## Available records
_ _ _

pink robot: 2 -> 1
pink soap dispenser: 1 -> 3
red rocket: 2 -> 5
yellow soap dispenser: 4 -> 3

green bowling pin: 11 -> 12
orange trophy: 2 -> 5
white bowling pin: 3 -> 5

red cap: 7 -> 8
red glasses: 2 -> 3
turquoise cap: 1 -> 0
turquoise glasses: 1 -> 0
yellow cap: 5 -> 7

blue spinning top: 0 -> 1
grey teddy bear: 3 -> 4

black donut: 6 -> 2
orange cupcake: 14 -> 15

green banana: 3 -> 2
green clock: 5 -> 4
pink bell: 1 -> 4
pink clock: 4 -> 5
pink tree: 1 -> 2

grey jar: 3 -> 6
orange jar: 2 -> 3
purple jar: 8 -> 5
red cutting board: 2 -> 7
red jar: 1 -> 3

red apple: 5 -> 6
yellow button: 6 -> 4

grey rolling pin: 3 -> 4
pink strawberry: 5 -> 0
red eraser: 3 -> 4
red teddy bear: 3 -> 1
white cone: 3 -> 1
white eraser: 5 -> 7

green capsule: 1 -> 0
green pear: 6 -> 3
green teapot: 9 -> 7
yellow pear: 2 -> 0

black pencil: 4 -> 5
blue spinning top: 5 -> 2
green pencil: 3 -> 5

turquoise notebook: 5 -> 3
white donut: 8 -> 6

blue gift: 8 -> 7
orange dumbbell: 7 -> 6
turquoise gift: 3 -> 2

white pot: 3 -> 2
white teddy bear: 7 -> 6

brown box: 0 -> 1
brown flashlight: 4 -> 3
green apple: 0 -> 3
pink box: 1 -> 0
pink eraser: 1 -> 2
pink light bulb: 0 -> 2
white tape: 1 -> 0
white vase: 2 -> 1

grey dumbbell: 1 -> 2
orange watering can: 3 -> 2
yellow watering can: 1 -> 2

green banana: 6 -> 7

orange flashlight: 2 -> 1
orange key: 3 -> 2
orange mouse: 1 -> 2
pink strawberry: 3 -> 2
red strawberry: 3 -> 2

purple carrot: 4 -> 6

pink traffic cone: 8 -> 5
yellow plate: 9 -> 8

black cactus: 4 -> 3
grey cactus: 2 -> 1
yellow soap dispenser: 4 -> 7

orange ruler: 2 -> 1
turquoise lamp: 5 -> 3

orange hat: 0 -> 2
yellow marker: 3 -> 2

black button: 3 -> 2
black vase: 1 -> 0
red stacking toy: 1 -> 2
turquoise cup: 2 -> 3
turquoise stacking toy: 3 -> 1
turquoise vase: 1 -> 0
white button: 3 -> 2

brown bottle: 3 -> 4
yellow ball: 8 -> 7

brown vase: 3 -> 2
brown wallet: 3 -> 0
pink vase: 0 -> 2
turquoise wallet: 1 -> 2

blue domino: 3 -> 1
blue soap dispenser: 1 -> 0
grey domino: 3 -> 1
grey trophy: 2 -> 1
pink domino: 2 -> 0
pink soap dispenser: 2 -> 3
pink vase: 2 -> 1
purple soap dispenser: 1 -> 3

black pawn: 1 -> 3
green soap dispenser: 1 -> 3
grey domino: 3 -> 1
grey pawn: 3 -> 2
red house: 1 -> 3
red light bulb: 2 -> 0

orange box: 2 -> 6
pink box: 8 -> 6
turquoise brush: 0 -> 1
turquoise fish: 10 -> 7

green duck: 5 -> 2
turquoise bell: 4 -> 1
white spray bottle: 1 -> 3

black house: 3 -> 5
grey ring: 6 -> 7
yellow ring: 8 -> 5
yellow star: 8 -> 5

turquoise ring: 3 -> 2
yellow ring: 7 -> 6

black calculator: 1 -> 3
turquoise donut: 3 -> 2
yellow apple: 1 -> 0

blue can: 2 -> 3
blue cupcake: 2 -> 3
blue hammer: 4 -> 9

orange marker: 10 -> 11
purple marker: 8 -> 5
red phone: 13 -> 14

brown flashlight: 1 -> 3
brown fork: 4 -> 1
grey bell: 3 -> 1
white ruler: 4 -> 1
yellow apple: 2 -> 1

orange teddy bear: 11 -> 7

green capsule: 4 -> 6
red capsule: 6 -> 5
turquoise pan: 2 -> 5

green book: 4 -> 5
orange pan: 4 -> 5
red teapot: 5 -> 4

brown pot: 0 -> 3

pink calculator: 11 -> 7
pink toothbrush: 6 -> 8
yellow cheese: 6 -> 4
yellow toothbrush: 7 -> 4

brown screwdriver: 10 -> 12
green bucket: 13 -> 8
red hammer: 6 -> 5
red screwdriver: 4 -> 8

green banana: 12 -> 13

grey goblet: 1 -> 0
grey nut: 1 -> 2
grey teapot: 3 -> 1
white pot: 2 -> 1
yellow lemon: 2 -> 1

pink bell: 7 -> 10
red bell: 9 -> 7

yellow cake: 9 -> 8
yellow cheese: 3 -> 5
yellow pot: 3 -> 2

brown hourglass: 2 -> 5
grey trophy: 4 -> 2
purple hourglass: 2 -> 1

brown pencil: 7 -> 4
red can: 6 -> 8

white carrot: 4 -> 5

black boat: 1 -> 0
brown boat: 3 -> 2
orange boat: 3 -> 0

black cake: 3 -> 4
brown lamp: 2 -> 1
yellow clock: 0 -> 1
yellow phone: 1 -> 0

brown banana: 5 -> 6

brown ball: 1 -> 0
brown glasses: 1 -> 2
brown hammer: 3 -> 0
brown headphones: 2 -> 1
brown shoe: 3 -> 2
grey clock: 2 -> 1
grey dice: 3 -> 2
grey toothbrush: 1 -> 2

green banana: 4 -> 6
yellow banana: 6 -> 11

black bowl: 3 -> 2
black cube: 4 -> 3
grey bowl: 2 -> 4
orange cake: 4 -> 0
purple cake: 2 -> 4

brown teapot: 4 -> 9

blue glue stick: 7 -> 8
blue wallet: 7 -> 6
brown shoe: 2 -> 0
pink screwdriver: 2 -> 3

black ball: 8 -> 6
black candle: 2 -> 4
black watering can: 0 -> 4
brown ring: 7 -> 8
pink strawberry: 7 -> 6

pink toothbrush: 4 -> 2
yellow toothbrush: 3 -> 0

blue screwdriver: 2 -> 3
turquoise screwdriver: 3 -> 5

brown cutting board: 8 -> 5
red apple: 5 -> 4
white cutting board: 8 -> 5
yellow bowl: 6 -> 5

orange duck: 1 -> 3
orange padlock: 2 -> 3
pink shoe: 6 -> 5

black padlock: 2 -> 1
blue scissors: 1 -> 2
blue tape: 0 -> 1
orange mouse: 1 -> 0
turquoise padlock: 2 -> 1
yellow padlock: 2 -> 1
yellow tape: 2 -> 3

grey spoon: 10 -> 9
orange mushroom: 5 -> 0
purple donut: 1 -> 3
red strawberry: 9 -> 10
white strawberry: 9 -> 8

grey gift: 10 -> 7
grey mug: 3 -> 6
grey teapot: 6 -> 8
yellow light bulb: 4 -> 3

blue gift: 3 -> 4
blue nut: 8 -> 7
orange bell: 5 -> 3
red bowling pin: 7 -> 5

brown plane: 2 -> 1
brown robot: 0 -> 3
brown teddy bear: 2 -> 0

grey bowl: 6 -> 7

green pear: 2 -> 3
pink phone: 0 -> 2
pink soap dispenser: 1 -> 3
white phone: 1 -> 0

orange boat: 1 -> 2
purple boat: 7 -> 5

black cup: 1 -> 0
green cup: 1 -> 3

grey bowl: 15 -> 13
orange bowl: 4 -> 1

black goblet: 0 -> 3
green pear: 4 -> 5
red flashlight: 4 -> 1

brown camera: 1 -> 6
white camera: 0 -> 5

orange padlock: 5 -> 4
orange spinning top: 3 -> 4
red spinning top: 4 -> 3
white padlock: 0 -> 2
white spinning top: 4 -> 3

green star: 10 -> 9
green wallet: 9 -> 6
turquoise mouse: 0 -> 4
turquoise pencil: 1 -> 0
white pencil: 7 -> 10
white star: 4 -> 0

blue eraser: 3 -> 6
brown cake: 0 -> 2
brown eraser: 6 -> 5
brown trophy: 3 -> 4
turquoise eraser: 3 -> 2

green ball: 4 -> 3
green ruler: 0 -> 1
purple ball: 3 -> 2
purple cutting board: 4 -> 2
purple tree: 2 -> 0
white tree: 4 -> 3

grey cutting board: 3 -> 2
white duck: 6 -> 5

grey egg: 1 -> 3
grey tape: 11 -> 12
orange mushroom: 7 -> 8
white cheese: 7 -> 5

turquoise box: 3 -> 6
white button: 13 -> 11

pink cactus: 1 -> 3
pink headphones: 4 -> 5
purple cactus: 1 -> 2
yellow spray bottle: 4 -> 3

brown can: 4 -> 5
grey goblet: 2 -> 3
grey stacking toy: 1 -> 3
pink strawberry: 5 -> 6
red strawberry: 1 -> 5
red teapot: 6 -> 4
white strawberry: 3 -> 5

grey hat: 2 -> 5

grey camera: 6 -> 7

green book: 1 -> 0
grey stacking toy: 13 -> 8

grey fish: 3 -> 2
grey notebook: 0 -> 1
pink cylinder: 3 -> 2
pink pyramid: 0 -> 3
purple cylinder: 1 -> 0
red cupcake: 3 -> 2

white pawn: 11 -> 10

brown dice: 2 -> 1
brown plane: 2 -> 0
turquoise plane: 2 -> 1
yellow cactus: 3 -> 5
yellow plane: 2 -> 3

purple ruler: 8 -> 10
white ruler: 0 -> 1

_ _ _

## What to produce
Only the lines from the start of the material through the line containing "pink vase: 0 -> 2" should be repeated, and they should be repeated exactly.

## Result
pink robot: 2 -> 1
pink soap dispenser: 1 -> 3
red rocket: 2 -> 5
yellow soap dispenser: 4 -> 3

green bowling pin: 11 -> 12
orange trophy: 2 -> 5
white bowling pin: 3 -> 5

red cap: 7 -> 8
red glasses: 2 -> 3
turquoise cap: 1 -> 0
turquoise glasses: 1 -> 0
yellow cap: 5 -> 7

blue spinning top: 0 -> 1
grey teddy bear: 3 -> 4

black donut: 6 -> 2
orange cupcake: 14 -> 15

green banana: 3 -> 2
green clock: 5 -> 4
pink bell: 1 -> 4
pink clock: 4 -> 5
pink tree: 1 -> 2

grey jar: 3 -> 6
orange jar: 2 -> 3
purple jar: 8 -> 5
red cutting board: 2 -> 7
red jar: 1 -> 3

red apple: 5 -> 6
yellow button: 6 -> 4

grey rolling pin: 3 -> 4
pink strawberry: 5 -> 0
red eraser: 3 -> 4
red teddy bear: 3 -> 1
white cone: 3 -> 1
white eraser: 5 -> 7

green capsule: 1 -> 0
green pear: 6 -> 3
green teapot: 9 -> 7
yellow pear: 2 -> 0

black pencil: 4 -> 5
blue spinning top: 5 -> 2
green pencil: 3 -> 5

turquoise notebook: 5 -> 3
white donut: 8 -> 6

blue gift: 8 -> 7
orange dumbbell: 7 -> 6
turquoise gift: 3 -> 2

white pot: 3 -> 2
white teddy bear: 7 -> 6

brown box: 0 -> 1
brown flashlight: 4 -> 3
green apple: 0 -> 3
pink box: 1 -> 0
pink eraser: 1 -> 2
pink light bulb: 0 -> 2
white tape: 1 -> 0
white vase: 2 -> 1

grey dumbbell: 1 -> 2
orange watering can: 3 -> 2
yellow watering can: 1 -> 2

green banana: 6 -> 7

orange flashlight: 2 -> 1
orange key: 3 -> 2
orange mouse: 1 -> 2
pink strawberry: 3 -> 2
red strawberry: 3 -> 2

purple carrot: 4 -> 6

pink traffic cone: 8 -> 5
yellow plate: 9 -> 8

black cactus: 4 -> 3
grey cactus: 2 -> 1
yellow soap dispenser: 4 -> 7

orange ruler: 2 -> 1
turquoise lamp: 5 -> 3

orange hat: 0 -> 2
yellow marker: 3 -> 2

black button: 3 -> 2
black vase: 1 -> 0
red stacking toy: 1 -> 2
turquoise cup: 2 -> 3
turquoise stacking toy: 3 -> 1
turquoise vase: 1 -> 0
white button: 3 -> 2

brown bottle: 3 -> 4
yellow ball: 8 -> 7

brown vase: 3 -> 2
brown wallet: 3 -> 0
pink vase: 0 -> 2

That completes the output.